TASK DESCRIPTION:
In full and unaltered, output the records below.

Before-and-after object lists
******************************

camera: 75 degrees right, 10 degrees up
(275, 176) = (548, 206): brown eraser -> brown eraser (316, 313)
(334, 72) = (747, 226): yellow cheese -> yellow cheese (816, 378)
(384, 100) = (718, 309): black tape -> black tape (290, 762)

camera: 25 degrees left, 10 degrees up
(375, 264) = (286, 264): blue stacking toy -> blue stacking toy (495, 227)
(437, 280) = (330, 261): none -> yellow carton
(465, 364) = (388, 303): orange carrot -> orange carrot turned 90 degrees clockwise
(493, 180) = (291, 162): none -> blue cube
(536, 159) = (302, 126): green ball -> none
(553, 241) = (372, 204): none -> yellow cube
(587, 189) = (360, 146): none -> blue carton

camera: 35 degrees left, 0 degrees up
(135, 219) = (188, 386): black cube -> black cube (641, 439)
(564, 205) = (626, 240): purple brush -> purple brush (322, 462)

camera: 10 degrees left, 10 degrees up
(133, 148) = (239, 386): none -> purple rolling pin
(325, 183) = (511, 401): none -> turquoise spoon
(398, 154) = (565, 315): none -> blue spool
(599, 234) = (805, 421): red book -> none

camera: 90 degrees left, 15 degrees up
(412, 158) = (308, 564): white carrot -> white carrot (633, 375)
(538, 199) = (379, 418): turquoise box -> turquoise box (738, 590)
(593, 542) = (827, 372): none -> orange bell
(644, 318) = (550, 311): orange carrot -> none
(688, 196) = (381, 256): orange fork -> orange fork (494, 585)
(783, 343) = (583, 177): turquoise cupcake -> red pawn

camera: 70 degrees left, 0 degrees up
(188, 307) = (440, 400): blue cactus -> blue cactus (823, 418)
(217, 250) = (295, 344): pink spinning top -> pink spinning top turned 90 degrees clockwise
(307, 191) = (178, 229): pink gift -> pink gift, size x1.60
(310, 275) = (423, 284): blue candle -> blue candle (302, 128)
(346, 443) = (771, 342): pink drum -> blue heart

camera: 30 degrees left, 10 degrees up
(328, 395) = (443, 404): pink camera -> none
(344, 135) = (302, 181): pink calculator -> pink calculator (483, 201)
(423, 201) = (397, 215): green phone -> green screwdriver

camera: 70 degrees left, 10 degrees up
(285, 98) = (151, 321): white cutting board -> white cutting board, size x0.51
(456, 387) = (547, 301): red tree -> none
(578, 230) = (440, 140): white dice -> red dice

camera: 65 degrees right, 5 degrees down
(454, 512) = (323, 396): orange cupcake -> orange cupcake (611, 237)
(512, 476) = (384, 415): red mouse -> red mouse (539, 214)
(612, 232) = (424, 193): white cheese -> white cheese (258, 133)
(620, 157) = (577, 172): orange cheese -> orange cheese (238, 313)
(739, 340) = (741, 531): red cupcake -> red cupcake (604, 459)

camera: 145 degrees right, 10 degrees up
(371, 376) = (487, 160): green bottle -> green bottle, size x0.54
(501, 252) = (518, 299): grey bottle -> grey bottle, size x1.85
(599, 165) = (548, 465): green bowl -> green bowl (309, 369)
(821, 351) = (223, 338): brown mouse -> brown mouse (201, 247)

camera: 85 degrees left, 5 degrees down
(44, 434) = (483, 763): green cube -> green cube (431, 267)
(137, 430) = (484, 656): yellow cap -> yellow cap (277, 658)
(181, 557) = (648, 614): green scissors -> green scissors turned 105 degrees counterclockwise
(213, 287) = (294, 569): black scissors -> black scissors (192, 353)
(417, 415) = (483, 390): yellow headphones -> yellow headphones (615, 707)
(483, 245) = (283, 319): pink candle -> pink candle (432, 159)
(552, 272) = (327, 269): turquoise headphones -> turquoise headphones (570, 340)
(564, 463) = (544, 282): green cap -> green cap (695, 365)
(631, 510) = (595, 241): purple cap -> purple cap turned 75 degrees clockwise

******************************

SOLUTION TO THIS TASK:
camera: 75 degrees right, 10 degrees up
(275, 176) = (548, 206): brown eraser -> brown eraser (316, 313)
(334, 72) = (747, 226): yellow cheese -> yellow cheese (816, 378)
(384, 100) = (718, 309): black tape -> black tape (290, 762)

camera: 25 degrees left, 10 degrees up
(375, 264) = (286, 264): blue stacking toy -> blue stacking toy (495, 227)
(437, 280) = (330, 261): none -> yellow carton
(465, 364) = (388, 303): orange carrot -> orange carrot turned 90 degrees clockwise
(493, 180) = (291, 162): none -> blue cube
(536, 159) = (302, 126): green ball -> none
(553, 241) = (372, 204): none -> yellow cube
(587, 189) = (360, 146): none -> blue carton

camera: 35 degrees left, 0 degrees up
(135, 219) = (188, 386): black cube -> black cube (641, 439)
(564, 205) = (626, 240): purple brush -> purple brush (322, 462)

camera: 10 degrees left, 10 degrees up
(133, 148) = (239, 386): none -> purple rolling pin
(325, 183) = (511, 401): none -> turquoise spoon
(398, 154) = (565, 315): none -> blue spool
(599, 234) = (805, 421): red book -> none

camera: 90 degrees left, 15 degrees up
(412, 158) = (308, 564): white carrot -> white carrot (633, 375)
(538, 199) = (379, 418): turquoise box -> turquoise box (738, 590)
(593, 542) = (827, 372): none -> orange bell
(644, 318) = (550, 311): orange carrot -> none
(688, 196) = (381, 256): orange fork -> orange fork (494, 585)
(783, 343) = (583, 177): turquoise cupcake -> red pawn

camera: 70 degrees left, 0 degrees up
(188, 307) = (440, 400): blue cactus -> blue cactus (823, 418)
(217, 250) = (295, 344): pink spinning top -> pink spinning top turned 90 degrees clockwise
(307, 191) = (178, 229): pink gift -> pink gift, size x1.60
(310, 275) = (423, 284): blue candle -> blue candle (302, 128)
(346, 443) = (771, 342): pink drum -> blue heart

camera: 30 degrees left, 10 degrees up
(328, 395) = (443, 404): pink camera -> none
(344, 135) = (302, 181): pink calculator -> pink calculator (483, 201)
(423, 201) = (397, 215): green phone -> green screwdriver

camera: 70 degrees left, 10 degrees up
(285, 98) = (151, 321): white cutting board -> white cutting board, size x0.51
(456, 387) = (547, 301): red tree -> none
(578, 230) = (440, 140): white dice -> red dice

camera: 65 degrees right, 5 degrees down
(454, 512) = (323, 396): orange cupcake -> orange cupcake (611, 237)
(512, 476) = (384, 415): red mouse -> red mouse (539, 214)
(612, 232) = (424, 193): white cheese -> white cheese (258, 133)
(620, 157) = (577, 172): orange cheese -> orange cheese (238, 313)
(739, 340) = (741, 531): red cupcake -> red cupcake (604, 459)

camera: 145 degrees right, 10 degrees up
(371, 376) = (487, 160): green bottle -> green bottle, size x0.54
(501, 252) = (518, 299): grey bottle -> grey bottle, size x1.85
(599, 165) = (548, 465): green bowl -> green bowl (309, 369)
(821, 351) = (223, 338): brown mouse -> brown mouse (201, 247)

camera: 85 degrees left, 5 degrees down
(44, 434) = (483, 763): green cube -> green cube (431, 267)
(137, 430) = (484, 656): yellow cap -> yellow cap (277, 658)
(181, 557) = (648, 614): green scissors -> green scissors turned 105 degrees counterclockwise
(213, 287) = (294, 569): black scissors -> black scissors (192, 353)
(417, 415) = (483, 390): yellow headphones -> yellow headphones (615, 707)
(483, 245) = (283, 319): pink candle -> pink candle (432, 159)
(552, 272) = (327, 269): turquoise headphones -> turquoise headphones (570, 340)
(564, 463) = (544, 282): green cap -> green cap (695, 365)
(631, 510) = (595, 241): purple cap -> purple cap turned 75 degrees clockwise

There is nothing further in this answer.